◆ **Revision tracking records**:
::::
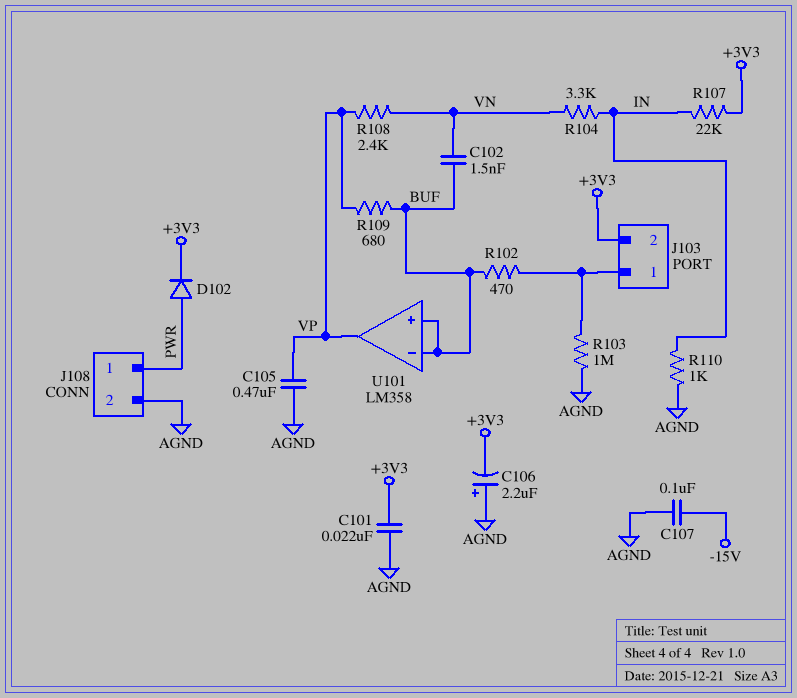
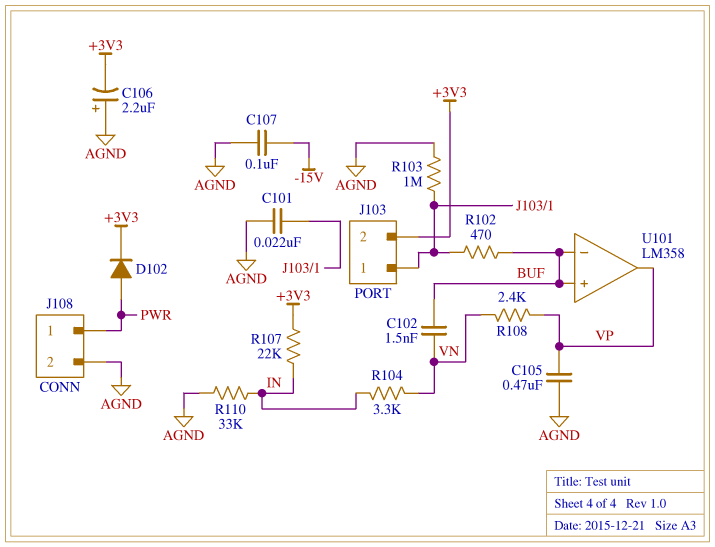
C101: 22nF (+3V3, AGND) -> 22nF (AGND, J103/1)
R109: 680 (BUF, VP) -> none
R110: 1k (AGND, IN) -> 33k (AGND, IN)

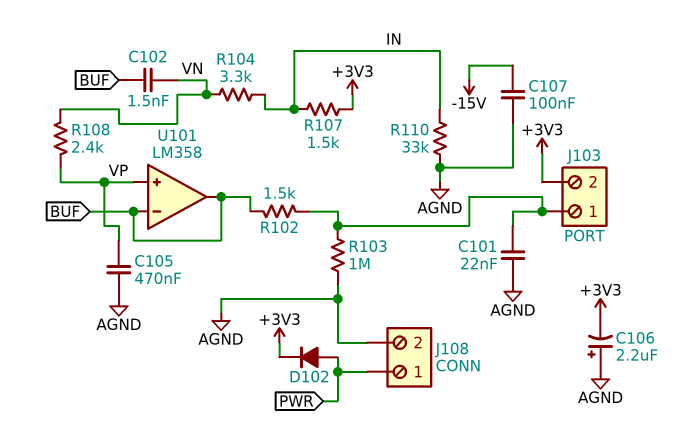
R102: 470 (BUF, J103/1) -> 1.5k (BUF, J103/1)
R107: 22k (+3V3, IN) -> 1.5k (+3V3, IN)
U101 pin in+: BUF -> VP
U101 pin out: VP -> BUF

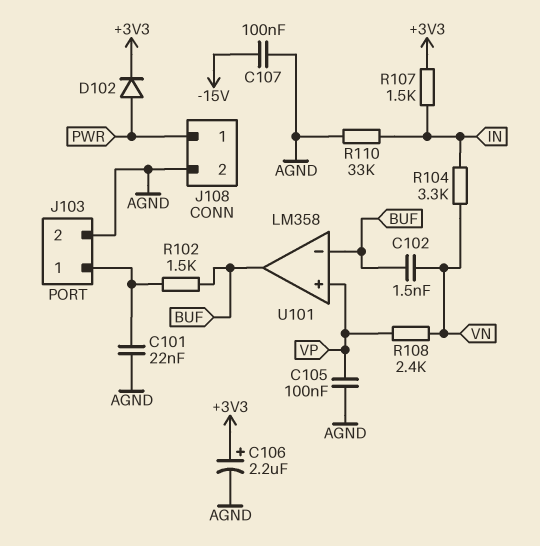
C105: 470nF (AGND, VP) -> 100nF (AGND, VP)
C106: 2.2uF (plus AGND, minus +3V3) -> 2.2uF (plus +3V3, minus AGND)
J103 pin 2: +3V3 -> AGND
R103: 1M (AGND, J103/1) -> none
::::
◆ **EXERCISE REQUIREMENTS**:
Report every line above that has the string "AGND" in it.

◆ **PROBLEM SOLUTION**:
C101: 22nF (+3V3, AGND) -> 22nF (AGND, J103/1)
R110: 1k (AGND, IN) -> 33k (AGND, IN)
C105: 470nF (AGND, VP) -> 100nF (AGND, VP)
C106: 2.2uF (plus AGND, minus +3V3) -> 2.2uF (plus +3V3, minus AGND)
J103 pin 2: +3V3 -> AGND
R103: 1M (AGND, J103/1) -> none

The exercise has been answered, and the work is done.